START INFORMATION SUPPLIED

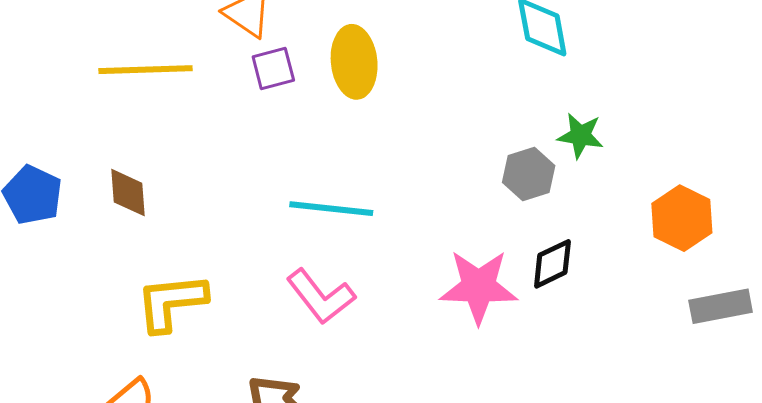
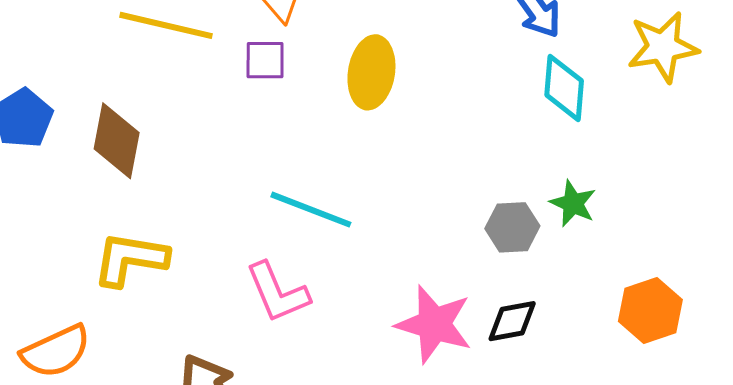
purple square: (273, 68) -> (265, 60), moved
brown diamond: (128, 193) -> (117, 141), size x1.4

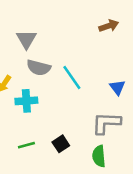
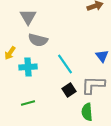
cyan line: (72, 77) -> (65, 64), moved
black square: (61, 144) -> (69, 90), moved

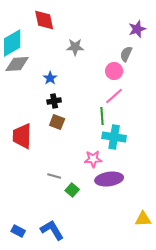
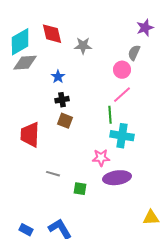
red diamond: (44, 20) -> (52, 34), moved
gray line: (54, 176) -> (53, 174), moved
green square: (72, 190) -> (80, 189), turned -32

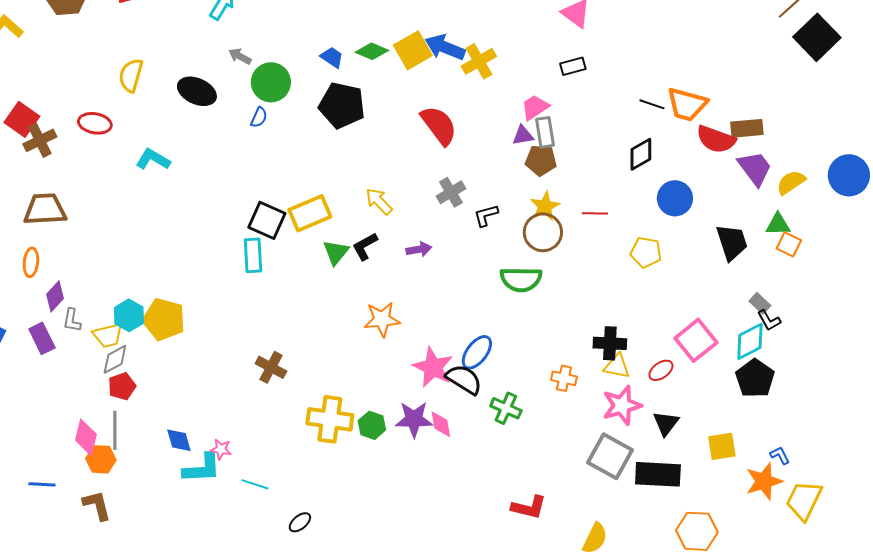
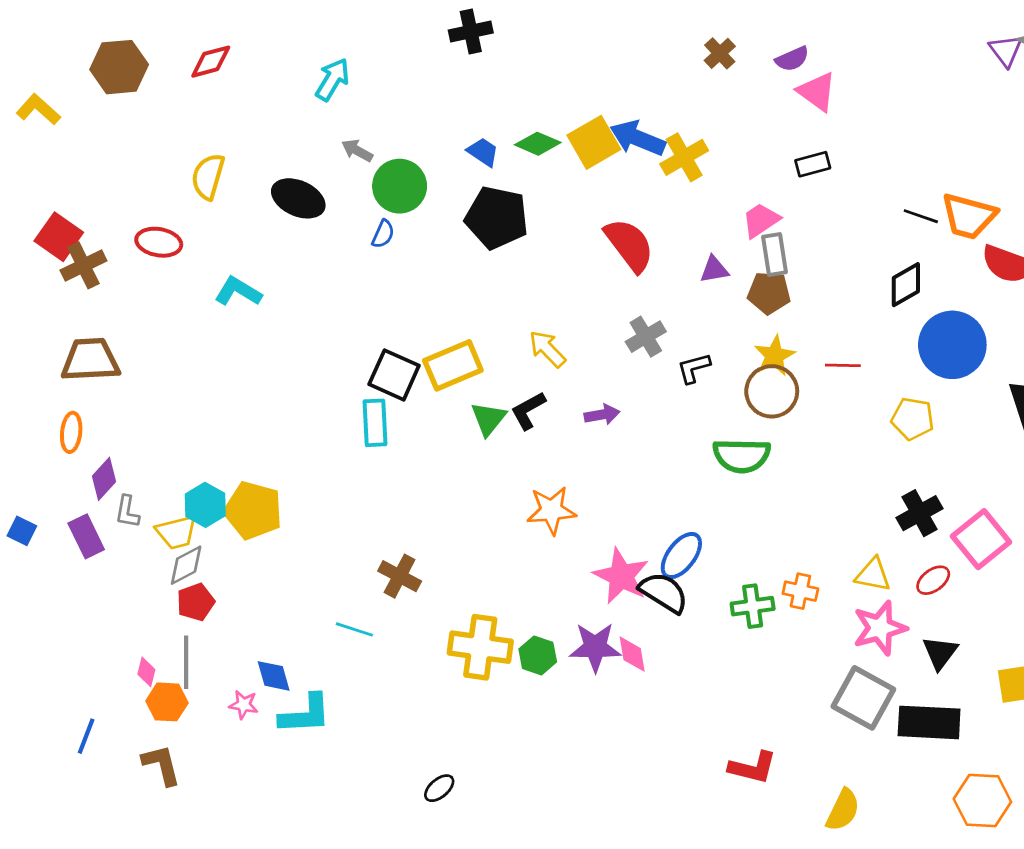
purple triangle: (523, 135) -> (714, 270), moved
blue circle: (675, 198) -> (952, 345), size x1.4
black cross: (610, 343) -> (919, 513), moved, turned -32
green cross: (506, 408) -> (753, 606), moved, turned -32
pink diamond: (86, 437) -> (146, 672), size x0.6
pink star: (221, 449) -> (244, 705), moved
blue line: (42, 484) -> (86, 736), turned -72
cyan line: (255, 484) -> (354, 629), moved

END INFORMATION SUPPLIED
START INFORMATION SUPPLIED

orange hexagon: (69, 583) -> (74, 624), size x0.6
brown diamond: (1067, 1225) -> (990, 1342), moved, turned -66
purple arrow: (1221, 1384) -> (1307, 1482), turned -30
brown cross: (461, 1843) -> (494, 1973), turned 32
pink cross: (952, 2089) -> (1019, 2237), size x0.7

END INFORMATION SUPPLIED

Please report the number of lines in the listing that include "cross", and add nothing to it.

4